### Try it
Single out the lines of the material that contain "cyan" and copy them.

### Records for the task
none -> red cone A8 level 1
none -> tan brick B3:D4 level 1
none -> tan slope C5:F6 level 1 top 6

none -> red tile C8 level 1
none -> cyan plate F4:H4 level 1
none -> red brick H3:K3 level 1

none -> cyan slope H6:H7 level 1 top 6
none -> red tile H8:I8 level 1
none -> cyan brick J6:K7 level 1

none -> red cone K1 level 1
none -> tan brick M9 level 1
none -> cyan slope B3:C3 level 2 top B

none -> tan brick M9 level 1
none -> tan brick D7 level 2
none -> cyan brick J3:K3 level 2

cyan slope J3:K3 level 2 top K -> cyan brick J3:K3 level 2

### Answer for this exercise
none -> cyan plate F4:H4 level 1
none -> cyan slope H6:H7 level 1 top 6
none -> cyan brick J6:K7 level 1
none -> cyan slope B3:C3 level 2 top B
none -> cyan brick J3:K3 level 2
cyan slope J3:K3 level 2 top K -> cyan brick J3:K3 level 2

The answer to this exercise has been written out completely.